> [YOUR ASSIGNMENT]: Which lines in the data below contain the string "dispenser"? Show each one.

[Spatial reasoning data]
.....

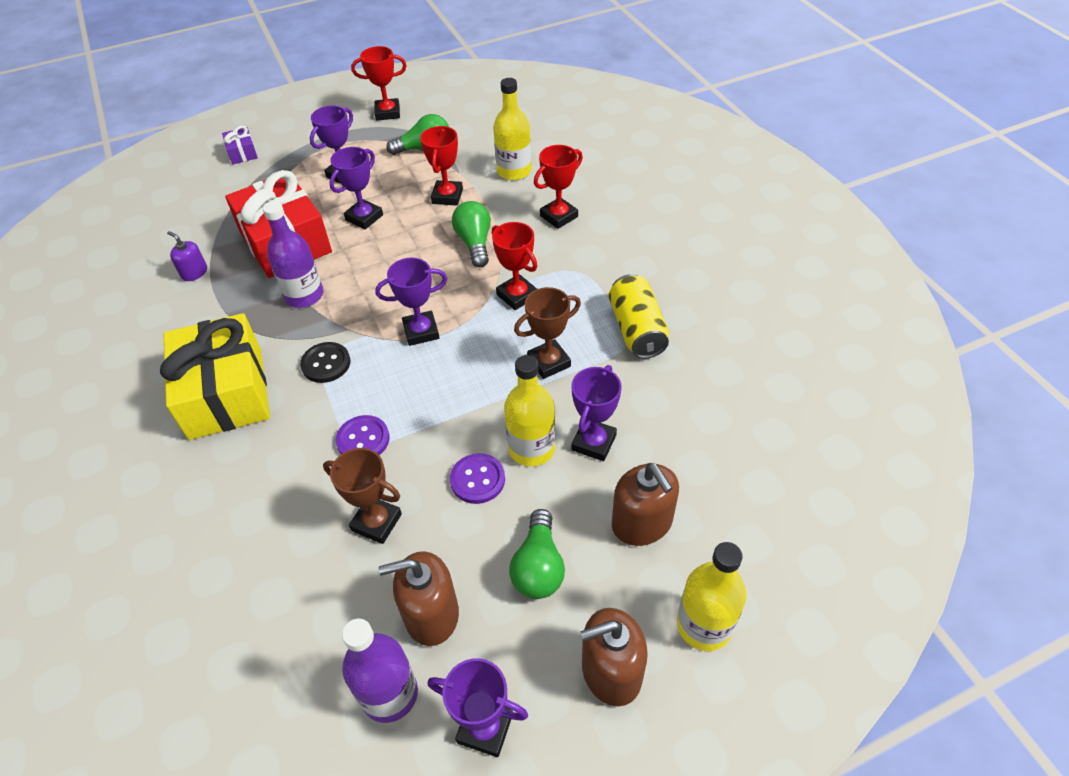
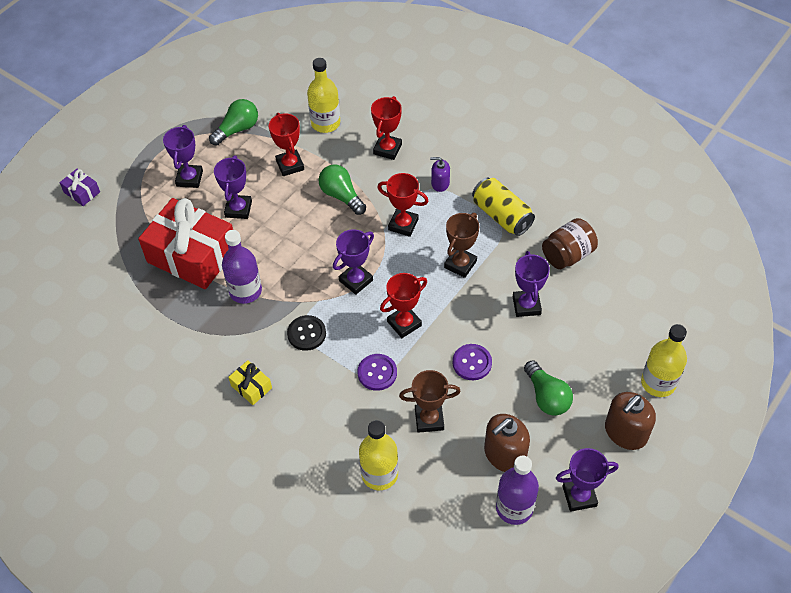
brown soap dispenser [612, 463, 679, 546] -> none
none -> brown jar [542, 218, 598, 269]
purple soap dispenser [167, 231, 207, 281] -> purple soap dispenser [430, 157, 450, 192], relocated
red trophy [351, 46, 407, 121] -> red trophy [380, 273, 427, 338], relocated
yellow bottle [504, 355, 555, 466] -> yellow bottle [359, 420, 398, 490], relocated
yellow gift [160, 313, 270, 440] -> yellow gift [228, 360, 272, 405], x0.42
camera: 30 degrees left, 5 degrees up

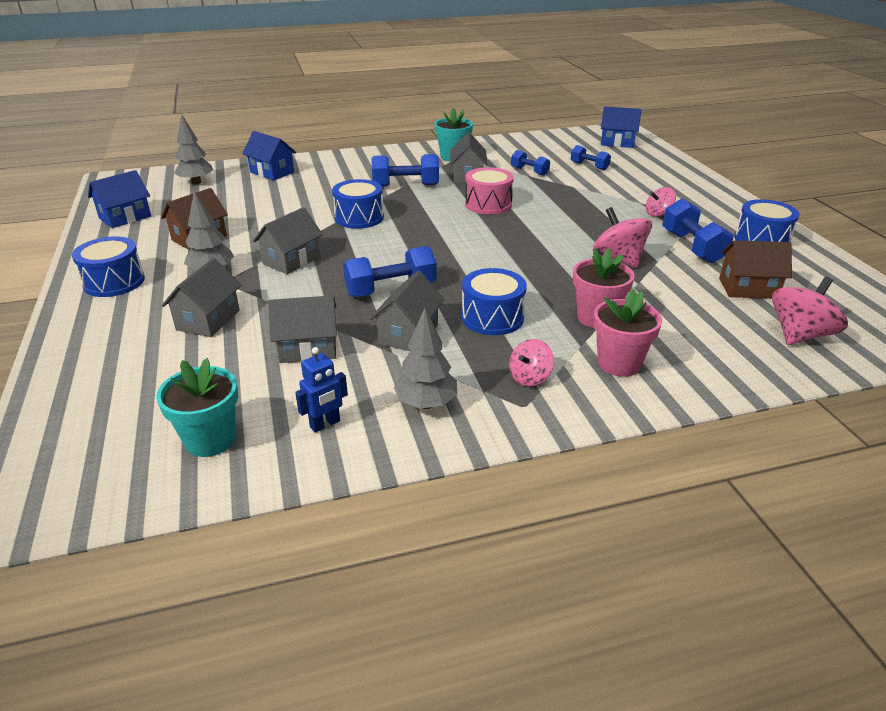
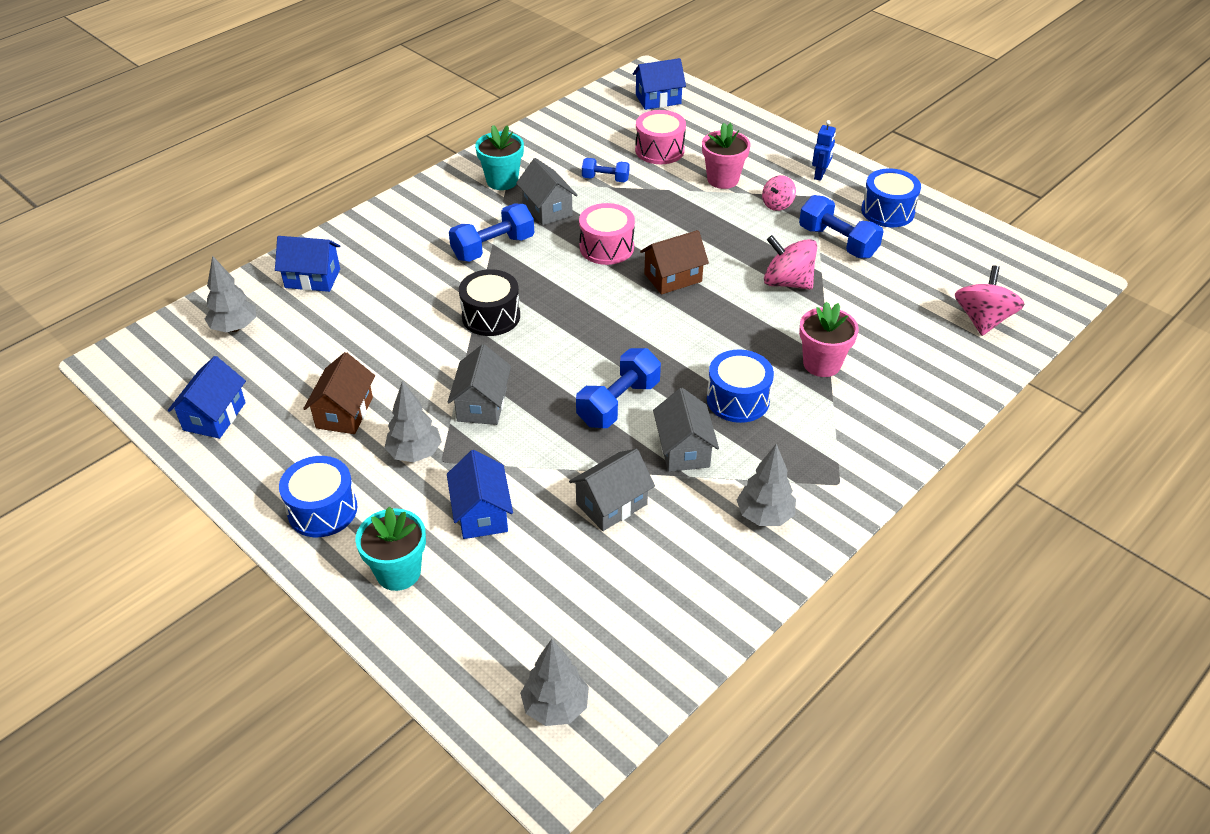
pink spinning top [509, 339, 554, 387] -> none
none -> grey tree [520, 639, 589, 726]
turquoise flower pot [156, 358, 238, 457] -> turquoise flower pot [355, 506, 426, 591], relocated
blue robot [295, 347, 348, 433] -> blue robot [812, 120, 836, 181], relocated
pink flower pot [594, 289, 662, 377] -> pink flower pot [702, 123, 750, 189], relocated
brown house [719, 240, 792, 299] -> brown house [640, 230, 709, 294], relocated
blue dumbbell [571, 145, 611, 170] -> pink drum [635, 110, 686, 164]
grey house [162, 258, 242, 337] -> blue house [447, 450, 513, 539]
blue drum [332, 179, 384, 229] -> black drum [459, 269, 520, 336]
camera: 30 degrees left, 10 degrees up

.....

> [RESPONSE FOR THIS EXERCISE]:
brown soap dispenser [612, 463, 679, 546] -> none
purple soap dispenser [167, 231, 207, 281] -> purple soap dispenser [430, 157, 450, 192], relocated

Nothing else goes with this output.